● **Your goal**
In the entries below, find the line with "white marker: 1 -> 0" and the line with "red flashlight: 4 -> 2". Print those two and everything between them exactly, and nothing else.

(Data to process begins)

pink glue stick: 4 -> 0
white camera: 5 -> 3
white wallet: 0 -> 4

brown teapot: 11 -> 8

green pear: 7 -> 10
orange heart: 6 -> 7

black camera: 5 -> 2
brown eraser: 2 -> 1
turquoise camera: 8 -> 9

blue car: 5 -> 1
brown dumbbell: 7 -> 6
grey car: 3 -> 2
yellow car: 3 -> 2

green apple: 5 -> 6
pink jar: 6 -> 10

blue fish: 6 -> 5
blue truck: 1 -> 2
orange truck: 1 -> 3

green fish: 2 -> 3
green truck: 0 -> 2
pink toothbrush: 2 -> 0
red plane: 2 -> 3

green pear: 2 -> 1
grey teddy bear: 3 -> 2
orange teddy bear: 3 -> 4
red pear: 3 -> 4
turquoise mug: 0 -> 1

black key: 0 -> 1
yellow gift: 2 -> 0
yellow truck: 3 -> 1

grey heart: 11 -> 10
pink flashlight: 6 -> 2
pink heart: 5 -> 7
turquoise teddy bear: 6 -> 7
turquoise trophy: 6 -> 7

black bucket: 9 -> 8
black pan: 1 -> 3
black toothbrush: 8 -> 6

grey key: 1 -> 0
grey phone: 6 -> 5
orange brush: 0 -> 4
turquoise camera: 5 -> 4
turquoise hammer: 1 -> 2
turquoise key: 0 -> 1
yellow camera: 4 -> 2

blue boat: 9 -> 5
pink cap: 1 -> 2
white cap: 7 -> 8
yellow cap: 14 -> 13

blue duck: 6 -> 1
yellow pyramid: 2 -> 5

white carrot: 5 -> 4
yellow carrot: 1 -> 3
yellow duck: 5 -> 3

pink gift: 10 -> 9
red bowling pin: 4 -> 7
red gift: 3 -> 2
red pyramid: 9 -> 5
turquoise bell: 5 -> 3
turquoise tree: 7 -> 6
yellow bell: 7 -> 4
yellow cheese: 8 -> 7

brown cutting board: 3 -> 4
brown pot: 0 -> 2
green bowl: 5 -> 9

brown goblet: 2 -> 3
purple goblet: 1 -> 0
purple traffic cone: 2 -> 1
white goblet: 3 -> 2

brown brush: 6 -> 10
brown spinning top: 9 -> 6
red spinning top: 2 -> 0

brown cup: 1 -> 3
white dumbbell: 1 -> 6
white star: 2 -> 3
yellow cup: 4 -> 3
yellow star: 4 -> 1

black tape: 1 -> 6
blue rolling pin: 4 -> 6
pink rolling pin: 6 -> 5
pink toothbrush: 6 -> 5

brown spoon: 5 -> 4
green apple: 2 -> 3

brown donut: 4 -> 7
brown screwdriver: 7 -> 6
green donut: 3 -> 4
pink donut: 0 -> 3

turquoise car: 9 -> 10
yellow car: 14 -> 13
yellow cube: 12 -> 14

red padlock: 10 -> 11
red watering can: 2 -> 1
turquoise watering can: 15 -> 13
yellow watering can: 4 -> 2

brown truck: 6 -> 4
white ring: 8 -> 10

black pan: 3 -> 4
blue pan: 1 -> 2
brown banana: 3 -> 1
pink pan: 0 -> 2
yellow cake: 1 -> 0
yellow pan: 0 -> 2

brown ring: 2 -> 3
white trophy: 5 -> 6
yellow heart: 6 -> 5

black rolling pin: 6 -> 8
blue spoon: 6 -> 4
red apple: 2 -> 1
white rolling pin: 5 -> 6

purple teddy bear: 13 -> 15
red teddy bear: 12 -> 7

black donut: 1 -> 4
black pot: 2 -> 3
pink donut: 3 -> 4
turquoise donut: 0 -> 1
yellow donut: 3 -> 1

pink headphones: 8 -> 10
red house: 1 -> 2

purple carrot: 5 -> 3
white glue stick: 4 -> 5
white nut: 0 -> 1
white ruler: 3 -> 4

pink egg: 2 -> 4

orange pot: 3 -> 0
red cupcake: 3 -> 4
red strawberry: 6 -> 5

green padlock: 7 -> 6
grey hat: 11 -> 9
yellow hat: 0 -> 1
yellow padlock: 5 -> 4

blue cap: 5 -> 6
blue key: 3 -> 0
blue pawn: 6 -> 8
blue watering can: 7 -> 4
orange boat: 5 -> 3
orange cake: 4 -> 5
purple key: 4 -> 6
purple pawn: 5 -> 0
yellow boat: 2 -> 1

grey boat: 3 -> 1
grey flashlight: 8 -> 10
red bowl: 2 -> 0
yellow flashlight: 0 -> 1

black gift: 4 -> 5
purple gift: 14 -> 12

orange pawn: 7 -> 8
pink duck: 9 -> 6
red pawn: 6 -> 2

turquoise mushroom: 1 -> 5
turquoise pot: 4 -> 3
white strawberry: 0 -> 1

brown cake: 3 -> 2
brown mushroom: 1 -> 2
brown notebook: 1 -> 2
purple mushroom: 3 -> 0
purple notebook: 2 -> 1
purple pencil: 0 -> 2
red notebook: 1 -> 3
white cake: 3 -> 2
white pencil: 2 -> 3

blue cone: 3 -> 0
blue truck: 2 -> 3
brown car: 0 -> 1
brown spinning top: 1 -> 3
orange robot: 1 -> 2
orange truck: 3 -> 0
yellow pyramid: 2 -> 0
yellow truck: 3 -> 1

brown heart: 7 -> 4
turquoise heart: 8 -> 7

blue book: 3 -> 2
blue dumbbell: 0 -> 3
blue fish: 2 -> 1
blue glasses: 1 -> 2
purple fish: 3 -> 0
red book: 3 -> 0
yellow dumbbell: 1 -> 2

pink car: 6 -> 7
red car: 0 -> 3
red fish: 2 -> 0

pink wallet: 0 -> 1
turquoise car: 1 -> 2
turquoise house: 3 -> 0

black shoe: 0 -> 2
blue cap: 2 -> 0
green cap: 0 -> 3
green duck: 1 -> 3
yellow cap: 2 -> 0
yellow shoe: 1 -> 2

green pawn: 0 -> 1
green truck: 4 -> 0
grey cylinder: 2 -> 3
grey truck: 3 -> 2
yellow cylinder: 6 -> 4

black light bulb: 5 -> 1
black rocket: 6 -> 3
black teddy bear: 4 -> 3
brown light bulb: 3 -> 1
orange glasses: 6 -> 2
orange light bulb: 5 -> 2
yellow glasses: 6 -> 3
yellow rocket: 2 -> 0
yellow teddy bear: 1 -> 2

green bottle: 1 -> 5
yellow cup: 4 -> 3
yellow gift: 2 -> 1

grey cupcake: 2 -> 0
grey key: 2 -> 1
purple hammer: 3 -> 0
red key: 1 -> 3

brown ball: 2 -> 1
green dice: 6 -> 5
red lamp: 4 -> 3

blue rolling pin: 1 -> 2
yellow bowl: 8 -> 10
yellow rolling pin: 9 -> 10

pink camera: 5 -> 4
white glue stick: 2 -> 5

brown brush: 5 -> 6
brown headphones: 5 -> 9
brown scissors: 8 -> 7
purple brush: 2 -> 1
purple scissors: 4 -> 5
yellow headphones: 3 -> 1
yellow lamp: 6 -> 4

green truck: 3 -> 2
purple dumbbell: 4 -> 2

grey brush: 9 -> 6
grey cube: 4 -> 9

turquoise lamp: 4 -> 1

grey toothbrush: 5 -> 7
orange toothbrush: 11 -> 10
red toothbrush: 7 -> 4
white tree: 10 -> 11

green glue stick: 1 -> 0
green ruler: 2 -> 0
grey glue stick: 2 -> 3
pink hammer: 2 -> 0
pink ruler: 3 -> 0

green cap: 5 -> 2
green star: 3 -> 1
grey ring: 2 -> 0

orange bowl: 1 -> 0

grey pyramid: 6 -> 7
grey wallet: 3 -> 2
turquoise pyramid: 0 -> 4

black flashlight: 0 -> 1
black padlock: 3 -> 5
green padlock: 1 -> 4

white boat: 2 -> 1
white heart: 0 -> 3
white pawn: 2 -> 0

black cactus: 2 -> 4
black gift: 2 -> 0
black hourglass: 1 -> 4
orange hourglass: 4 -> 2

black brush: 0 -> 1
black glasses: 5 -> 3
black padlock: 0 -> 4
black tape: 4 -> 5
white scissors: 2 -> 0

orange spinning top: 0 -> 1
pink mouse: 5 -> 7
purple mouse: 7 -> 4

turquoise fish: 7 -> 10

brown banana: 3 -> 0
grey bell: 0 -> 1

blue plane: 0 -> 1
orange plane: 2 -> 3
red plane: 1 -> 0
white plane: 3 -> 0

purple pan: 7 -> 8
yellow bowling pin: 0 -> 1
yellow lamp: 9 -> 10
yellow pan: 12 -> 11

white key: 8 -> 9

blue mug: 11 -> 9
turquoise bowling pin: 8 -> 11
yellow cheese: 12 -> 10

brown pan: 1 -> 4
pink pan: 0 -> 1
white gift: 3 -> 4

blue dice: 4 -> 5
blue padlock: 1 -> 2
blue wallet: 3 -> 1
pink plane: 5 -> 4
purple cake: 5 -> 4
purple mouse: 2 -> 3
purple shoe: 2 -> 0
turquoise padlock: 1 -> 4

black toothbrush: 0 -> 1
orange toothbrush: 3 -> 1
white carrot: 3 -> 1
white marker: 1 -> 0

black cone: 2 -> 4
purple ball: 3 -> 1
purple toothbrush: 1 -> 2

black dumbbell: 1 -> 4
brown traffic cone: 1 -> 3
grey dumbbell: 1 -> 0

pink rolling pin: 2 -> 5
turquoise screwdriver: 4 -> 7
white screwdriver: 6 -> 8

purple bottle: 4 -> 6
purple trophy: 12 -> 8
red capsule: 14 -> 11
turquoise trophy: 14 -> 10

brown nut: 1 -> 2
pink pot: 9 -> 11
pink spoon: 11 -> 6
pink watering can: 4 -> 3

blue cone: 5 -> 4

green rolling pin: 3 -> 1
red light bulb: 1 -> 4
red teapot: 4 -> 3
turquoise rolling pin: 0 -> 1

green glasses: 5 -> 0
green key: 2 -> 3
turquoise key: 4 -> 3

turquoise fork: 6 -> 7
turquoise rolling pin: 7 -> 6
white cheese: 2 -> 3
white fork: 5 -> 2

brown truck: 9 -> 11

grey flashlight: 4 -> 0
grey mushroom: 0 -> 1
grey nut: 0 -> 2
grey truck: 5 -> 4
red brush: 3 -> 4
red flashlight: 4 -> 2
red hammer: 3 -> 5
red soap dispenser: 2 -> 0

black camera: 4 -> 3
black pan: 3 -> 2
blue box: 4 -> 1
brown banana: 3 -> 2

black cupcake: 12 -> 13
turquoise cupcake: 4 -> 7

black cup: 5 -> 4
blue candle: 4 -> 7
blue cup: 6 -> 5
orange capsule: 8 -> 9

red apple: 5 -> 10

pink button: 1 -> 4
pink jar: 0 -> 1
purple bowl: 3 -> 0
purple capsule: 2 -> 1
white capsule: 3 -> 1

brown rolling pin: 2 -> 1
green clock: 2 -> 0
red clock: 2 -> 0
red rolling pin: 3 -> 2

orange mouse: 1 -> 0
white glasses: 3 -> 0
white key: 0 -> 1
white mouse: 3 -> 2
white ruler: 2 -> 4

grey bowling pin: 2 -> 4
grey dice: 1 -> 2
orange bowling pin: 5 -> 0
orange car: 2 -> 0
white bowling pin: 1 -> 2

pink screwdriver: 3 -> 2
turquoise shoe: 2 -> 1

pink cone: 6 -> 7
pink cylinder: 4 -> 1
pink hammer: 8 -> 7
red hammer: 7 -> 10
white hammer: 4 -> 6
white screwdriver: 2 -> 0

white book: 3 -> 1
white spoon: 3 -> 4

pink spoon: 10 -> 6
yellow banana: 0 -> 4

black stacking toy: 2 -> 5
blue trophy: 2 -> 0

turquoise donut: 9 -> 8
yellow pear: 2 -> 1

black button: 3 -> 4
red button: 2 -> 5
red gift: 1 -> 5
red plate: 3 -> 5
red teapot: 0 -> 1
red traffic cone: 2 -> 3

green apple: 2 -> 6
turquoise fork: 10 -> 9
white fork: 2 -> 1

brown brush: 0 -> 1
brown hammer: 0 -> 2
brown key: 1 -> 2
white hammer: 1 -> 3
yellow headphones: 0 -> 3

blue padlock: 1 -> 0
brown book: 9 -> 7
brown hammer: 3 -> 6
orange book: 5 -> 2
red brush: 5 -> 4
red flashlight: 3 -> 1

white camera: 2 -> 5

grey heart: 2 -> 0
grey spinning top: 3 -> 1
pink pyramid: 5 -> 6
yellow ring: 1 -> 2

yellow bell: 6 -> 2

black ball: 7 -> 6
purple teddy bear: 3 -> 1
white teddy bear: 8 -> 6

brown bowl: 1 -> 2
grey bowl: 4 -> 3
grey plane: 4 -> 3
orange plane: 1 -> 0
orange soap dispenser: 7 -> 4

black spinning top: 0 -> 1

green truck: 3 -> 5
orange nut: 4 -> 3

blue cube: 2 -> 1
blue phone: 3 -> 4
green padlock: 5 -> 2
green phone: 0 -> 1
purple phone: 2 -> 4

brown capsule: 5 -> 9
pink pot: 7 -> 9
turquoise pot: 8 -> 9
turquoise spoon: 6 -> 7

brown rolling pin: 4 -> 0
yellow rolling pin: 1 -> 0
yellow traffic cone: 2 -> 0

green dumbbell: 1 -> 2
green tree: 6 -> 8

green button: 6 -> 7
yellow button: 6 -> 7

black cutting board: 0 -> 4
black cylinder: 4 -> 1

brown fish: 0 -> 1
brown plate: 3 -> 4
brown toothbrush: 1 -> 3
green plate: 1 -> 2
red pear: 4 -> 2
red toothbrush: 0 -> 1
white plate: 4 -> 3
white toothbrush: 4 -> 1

(Data to process ends)

● **Result of this exercise**
white marker: 1 -> 0

black cone: 2 -> 4
purple ball: 3 -> 1
purple toothbrush: 1 -> 2

black dumbbell: 1 -> 4
brown traffic cone: 1 -> 3
grey dumbbell: 1 -> 0

pink rolling pin: 2 -> 5
turquoise screwdriver: 4 -> 7
white screwdriver: 6 -> 8

purple bottle: 4 -> 6
purple trophy: 12 -> 8
red capsule: 14 -> 11
turquoise trophy: 14 -> 10

brown nut: 1 -> 2
pink pot: 9 -> 11
pink spoon: 11 -> 6
pink watering can: 4 -> 3

blue cone: 5 -> 4

green rolling pin: 3 -> 1
red light bulb: 1 -> 4
red teapot: 4 -> 3
turquoise rolling pin: 0 -> 1

green glasses: 5 -> 0
green key: 2 -> 3
turquoise key: 4 -> 3

turquoise fork: 6 -> 7
turquoise rolling pin: 7 -> 6
white cheese: 2 -> 3
white fork: 5 -> 2

brown truck: 9 -> 11

grey flashlight: 4 -> 0
grey mushroom: 0 -> 1
grey nut: 0 -> 2
grey truck: 5 -> 4
red brush: 3 -> 4
red flashlight: 4 -> 2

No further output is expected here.